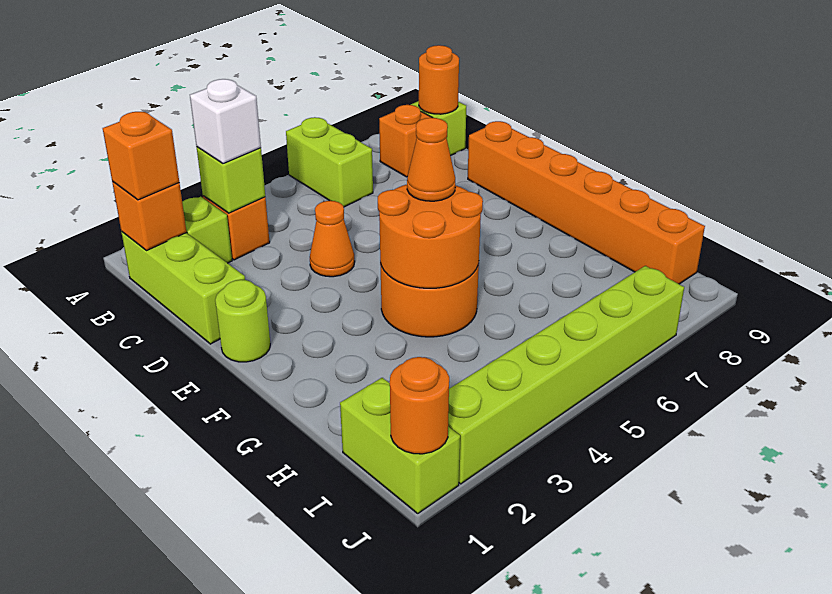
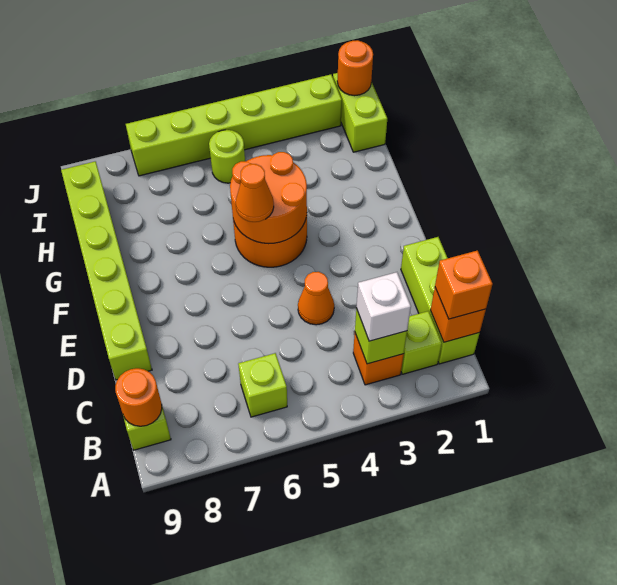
lime brick A6:B6 level 1 -> lime brick B6 level 1
orange brick B8 level 1 -> none
orange brick D9:I9 level 1 -> lime brick D9:I9 level 1
lime round brick E1 level 1 -> lime round brick I5 level 1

:::

Work to be completed
Give the material above again exactly as it stands, minus any images.

Written answer
lime brick A6:B6 level 1 -> lime brick B6 level 1
orange brick B8 level 1 -> none
orange brick D9:I9 level 1 -> lime brick D9:I9 level 1
lime round brick E1 level 1 -> lime round brick I5 level 1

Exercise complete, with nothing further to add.